- _Version difference data_:
>>>

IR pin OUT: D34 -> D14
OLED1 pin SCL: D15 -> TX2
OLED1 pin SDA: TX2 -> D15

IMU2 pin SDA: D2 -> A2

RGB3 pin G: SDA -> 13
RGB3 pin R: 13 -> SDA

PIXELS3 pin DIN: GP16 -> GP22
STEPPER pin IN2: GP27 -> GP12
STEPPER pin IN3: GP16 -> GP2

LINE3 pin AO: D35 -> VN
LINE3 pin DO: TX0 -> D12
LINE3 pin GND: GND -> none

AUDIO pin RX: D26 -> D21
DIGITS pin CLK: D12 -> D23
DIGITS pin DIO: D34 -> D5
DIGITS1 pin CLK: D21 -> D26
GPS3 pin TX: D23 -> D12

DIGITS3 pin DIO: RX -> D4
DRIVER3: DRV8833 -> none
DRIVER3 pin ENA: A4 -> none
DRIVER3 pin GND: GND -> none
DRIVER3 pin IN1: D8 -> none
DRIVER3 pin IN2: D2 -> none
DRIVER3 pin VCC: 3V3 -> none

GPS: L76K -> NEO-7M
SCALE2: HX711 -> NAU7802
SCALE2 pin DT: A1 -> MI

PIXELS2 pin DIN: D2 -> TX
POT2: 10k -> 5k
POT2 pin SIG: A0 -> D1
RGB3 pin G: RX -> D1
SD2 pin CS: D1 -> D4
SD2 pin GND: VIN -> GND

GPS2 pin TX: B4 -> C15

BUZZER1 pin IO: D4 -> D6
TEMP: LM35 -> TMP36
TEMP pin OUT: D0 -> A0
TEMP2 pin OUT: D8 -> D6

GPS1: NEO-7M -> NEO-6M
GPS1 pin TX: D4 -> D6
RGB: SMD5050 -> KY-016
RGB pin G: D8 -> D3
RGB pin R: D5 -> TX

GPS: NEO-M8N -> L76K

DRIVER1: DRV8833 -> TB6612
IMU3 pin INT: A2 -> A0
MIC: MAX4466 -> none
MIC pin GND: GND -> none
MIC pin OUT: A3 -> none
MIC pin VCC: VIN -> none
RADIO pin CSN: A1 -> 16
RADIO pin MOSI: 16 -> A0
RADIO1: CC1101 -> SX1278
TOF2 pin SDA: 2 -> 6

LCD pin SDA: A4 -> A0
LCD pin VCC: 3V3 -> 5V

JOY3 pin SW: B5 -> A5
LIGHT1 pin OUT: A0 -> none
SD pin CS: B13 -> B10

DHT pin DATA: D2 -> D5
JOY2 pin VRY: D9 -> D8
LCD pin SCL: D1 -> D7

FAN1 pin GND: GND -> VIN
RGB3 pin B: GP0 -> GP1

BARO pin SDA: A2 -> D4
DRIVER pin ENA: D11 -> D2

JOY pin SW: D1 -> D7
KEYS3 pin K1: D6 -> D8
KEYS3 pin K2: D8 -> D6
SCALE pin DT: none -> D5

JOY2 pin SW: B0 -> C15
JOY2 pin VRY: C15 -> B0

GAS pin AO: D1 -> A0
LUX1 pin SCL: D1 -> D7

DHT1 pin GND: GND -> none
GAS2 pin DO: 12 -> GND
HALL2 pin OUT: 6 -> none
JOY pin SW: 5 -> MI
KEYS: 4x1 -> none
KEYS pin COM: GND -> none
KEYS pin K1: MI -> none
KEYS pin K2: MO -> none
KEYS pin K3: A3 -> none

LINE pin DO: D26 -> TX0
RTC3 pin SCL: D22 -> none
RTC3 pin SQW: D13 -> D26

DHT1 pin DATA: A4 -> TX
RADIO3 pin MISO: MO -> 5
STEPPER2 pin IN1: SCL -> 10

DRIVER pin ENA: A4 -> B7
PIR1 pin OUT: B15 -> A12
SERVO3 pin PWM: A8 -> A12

<<<

- _EXERCISE DESCRIPTION_:
Starting at the line that has "TEMP: LM35 -> TMP36" and ending at the line that has "LUX1 pin SCL: D1 -> D7", please write out the lines above exactly, leaving out all others.

- _EXERCISE ANSWER_:
TEMP: LM35 -> TMP36
TEMP pin OUT: D0 -> A0
TEMP2 pin OUT: D8 -> D6

GPS1: NEO-7M -> NEO-6M
GPS1 pin TX: D4 -> D6
RGB: SMD5050 -> KY-016
RGB pin G: D8 -> D3
RGB pin R: D5 -> TX

GPS: NEO-M8N -> L76K

DRIVER1: DRV8833 -> TB6612
IMU3 pin INT: A2 -> A0
MIC: MAX4466 -> none
MIC pin GND: GND -> none
MIC pin OUT: A3 -> none
MIC pin VCC: VIN -> none
RADIO pin CSN: A1 -> 16
RADIO pin MOSI: 16 -> A0
RADIO1: CC1101 -> SX1278
TOF2 pin SDA: 2 -> 6

LCD pin SDA: A4 -> A0
LCD pin VCC: 3V3 -> 5V

JOY3 pin SW: B5 -> A5
LIGHT1 pin OUT: A0 -> none
SD pin CS: B13 -> B10

DHT pin DATA: D2 -> D5
JOY2 pin VRY: D9 -> D8
LCD pin SCL: D1 -> D7

FAN1 pin GND: GND -> VIN
RGB3 pin B: GP0 -> GP1

BARO pin SDA: A2 -> D4
DRIVER pin ENA: D11 -> D2

JOY pin SW: D1 -> D7
KEYS3 pin K1: D6 -> D8
KEYS3 pin K2: D8 -> D6
SCALE pin DT: none -> D5

JOY2 pin SW: B0 -> C15
JOY2 pin VRY: C15 -> B0

GAS pin AO: D1 -> A0
LUX1 pin SCL: D1 -> D7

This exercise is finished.